[[ Task data, beginning ]]

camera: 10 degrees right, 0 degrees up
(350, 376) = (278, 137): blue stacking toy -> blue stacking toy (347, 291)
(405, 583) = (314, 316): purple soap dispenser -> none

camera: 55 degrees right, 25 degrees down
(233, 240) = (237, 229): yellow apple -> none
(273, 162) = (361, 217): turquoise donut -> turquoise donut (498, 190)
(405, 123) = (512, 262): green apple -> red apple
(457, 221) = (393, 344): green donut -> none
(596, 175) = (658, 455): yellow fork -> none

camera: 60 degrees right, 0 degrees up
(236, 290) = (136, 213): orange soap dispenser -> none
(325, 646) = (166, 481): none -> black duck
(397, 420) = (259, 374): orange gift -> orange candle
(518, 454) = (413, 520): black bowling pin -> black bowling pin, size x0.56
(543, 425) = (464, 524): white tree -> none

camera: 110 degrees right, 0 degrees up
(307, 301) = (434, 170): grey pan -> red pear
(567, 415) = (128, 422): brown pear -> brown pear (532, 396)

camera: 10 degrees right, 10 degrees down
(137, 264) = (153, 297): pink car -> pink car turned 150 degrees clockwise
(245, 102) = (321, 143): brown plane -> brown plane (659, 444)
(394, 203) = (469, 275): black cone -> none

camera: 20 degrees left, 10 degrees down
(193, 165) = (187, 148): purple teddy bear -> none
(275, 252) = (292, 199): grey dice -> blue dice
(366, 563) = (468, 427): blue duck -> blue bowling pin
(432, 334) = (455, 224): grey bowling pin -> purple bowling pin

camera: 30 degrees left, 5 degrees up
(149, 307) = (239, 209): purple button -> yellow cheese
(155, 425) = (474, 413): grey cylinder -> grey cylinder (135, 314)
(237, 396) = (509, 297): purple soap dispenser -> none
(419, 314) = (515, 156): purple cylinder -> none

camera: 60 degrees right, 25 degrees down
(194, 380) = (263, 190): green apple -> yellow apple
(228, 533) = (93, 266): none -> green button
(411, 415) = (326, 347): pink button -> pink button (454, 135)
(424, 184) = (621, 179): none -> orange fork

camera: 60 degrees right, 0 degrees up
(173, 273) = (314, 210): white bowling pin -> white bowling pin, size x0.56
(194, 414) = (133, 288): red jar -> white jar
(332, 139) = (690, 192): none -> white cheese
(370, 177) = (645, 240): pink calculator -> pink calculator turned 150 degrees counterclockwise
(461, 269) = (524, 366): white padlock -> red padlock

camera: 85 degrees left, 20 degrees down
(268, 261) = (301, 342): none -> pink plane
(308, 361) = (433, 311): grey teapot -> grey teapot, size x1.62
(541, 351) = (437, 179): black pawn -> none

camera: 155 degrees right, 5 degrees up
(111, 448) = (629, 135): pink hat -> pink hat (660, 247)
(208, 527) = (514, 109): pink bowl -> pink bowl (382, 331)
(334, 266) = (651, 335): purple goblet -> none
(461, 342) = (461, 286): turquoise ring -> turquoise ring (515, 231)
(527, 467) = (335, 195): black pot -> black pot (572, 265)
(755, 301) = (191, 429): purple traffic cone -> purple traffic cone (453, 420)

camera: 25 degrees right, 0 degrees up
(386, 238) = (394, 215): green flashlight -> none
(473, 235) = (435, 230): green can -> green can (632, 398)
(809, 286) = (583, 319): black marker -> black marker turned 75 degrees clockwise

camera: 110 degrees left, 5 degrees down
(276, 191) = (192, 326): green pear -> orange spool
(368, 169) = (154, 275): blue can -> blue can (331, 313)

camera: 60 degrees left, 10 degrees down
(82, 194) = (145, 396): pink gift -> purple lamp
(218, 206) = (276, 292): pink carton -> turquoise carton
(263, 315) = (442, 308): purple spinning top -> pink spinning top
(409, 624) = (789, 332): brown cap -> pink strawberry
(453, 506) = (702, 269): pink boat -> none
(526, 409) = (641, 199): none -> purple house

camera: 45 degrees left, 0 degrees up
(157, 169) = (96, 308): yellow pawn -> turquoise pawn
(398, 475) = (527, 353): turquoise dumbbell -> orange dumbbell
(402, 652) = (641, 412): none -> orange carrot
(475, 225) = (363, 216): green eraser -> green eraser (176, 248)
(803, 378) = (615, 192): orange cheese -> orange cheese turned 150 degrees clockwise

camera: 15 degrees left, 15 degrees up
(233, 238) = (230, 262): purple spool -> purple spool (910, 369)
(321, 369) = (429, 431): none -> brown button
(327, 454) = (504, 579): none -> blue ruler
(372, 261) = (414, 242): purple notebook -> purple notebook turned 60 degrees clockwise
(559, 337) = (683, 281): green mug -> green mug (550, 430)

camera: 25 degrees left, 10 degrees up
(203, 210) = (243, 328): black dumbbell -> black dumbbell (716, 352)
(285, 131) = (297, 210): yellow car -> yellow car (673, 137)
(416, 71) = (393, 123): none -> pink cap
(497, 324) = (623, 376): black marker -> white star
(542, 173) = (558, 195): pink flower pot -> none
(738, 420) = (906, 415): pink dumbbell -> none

[[ Task data, end ]]

**What to produce**
Go to the line in the material above that contains "camera: 85 degrees left, 20 degrees down" and copy exactly from there through the line that contains "(473, 235) = (435, 230): green", stopping after it.

**Completed task**
camera: 85 degrees left, 20 degrees down
(268, 261) = (301, 342): none -> pink plane
(308, 361) = (433, 311): grey teapot -> grey teapot, size x1.62
(541, 351) = (437, 179): black pawn -> none

camera: 155 degrees right, 5 degrees up
(111, 448) = (629, 135): pink hat -> pink hat (660, 247)
(208, 527) = (514, 109): pink bowl -> pink bowl (382, 331)
(334, 266) = (651, 335): purple goblet -> none
(461, 342) = (461, 286): turquoise ring -> turquoise ring (515, 231)
(527, 467) = (335, 195): black pot -> black pot (572, 265)
(755, 301) = (191, 429): purple traffic cone -> purple traffic cone (453, 420)

camera: 25 degrees right, 0 degrees up
(386, 238) = (394, 215): green flashlight -> none
(473, 235) = (435, 230): green can -> green can (632, 398)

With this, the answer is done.